* [COLLECTED MATERIAL]:
- - - - -

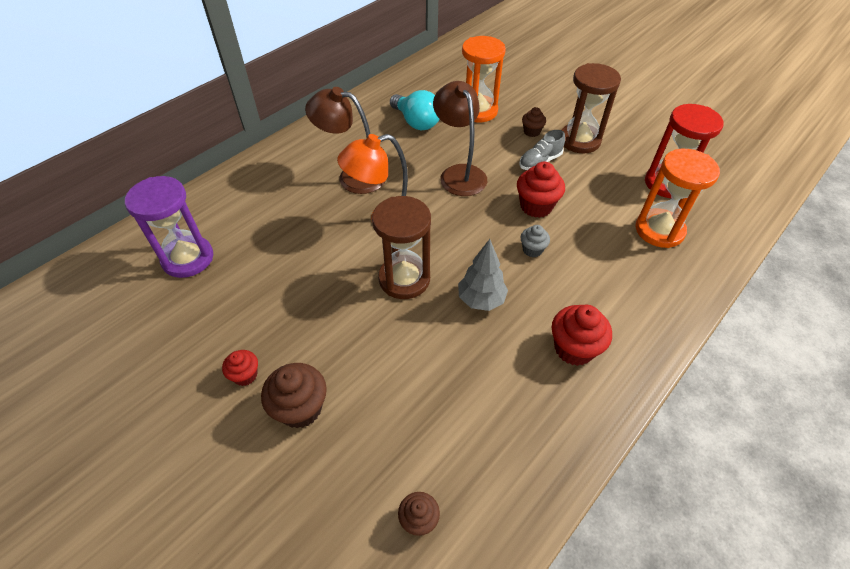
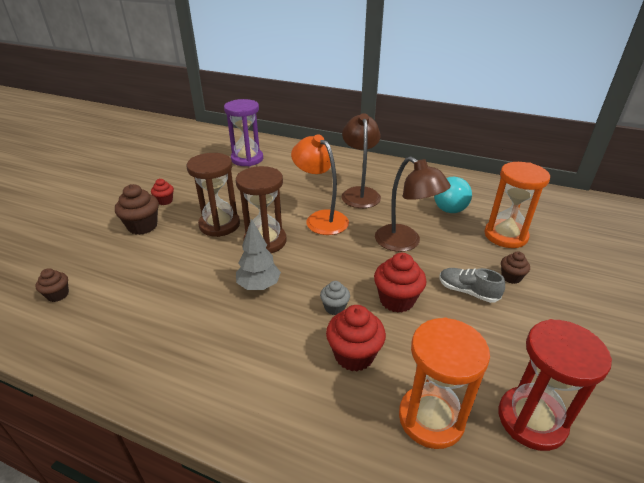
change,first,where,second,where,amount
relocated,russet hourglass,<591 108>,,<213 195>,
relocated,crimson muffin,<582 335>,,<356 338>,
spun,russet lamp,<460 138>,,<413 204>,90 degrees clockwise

- - - - -

* [WORK ORDER]: Although the material contains pictures, only the lines are to be written out, exactly as they stand.

* [SOLUTION TO THE EXERCISE]:
change,first,where,second,where,amount
relocated,russet hourglass,<591 108>,,<213 195>,
relocated,crimson muffin,<582 335>,,<356 338>,
spun,russet lamp,<460 138>,,<413 204>,90 degrees clockwise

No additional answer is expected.